> Records for the task
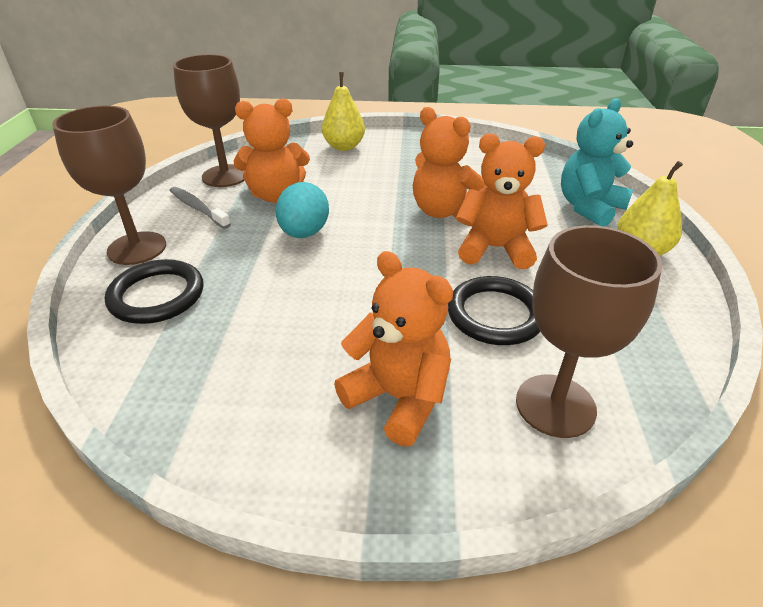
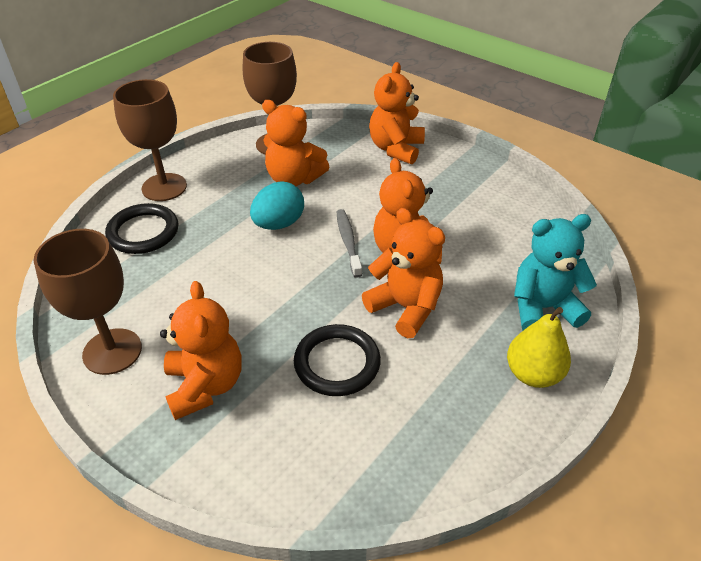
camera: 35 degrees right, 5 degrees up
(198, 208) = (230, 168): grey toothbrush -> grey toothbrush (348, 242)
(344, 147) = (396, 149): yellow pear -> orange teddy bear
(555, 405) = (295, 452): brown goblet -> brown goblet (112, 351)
--
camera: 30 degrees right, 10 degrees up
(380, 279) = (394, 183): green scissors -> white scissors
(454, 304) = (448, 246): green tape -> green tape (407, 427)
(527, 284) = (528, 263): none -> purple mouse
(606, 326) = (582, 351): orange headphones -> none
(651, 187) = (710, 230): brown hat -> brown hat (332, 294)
* * *
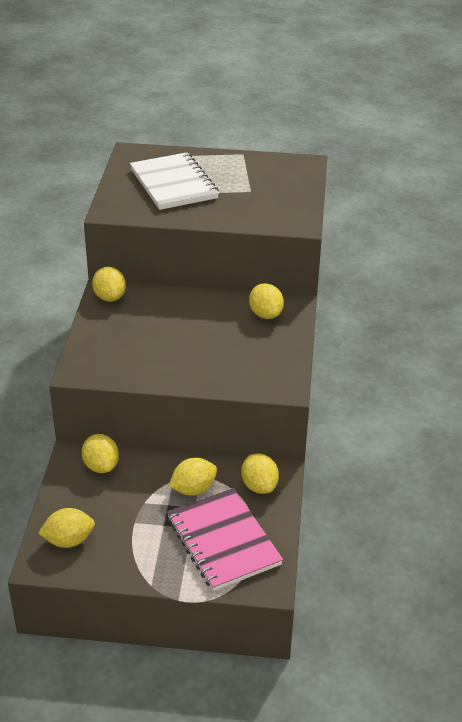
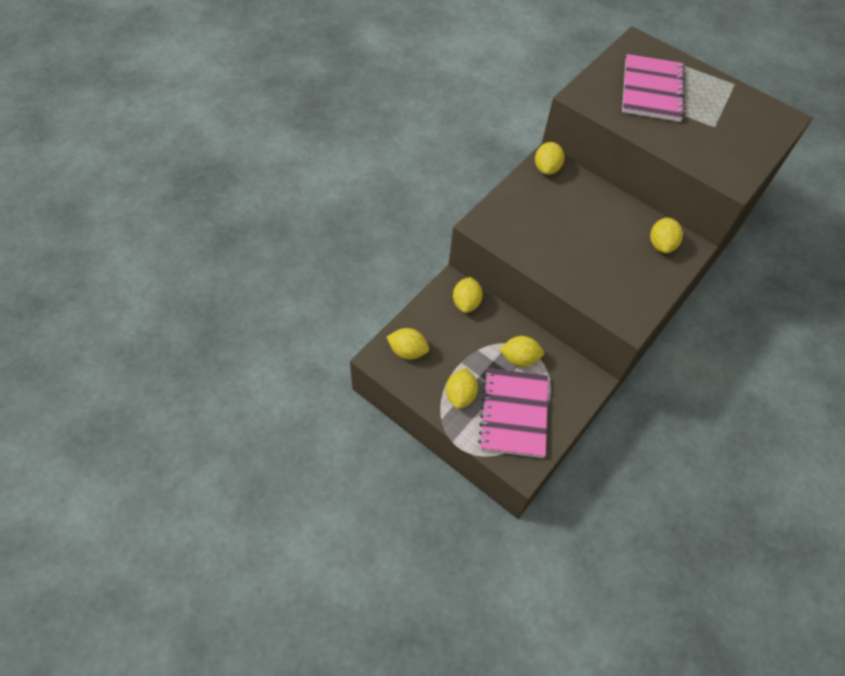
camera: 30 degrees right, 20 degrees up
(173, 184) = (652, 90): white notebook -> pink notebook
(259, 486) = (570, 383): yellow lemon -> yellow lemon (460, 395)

> Task instructions
Begin at the line above that has "camera: 35 degrees right, 5 degrees up" and stop after the line that has "(555, 405) = (295, 452): brown", copying each line exactly and adding nothing else.

> Your solution
camera: 35 degrees right, 5 degrees up
(198, 208) = (230, 168): grey toothbrush -> grey toothbrush (348, 242)
(344, 147) = (396, 149): yellow pear -> orange teddy bear
(555, 405) = (295, 452): brown goblet -> brown goblet (112, 351)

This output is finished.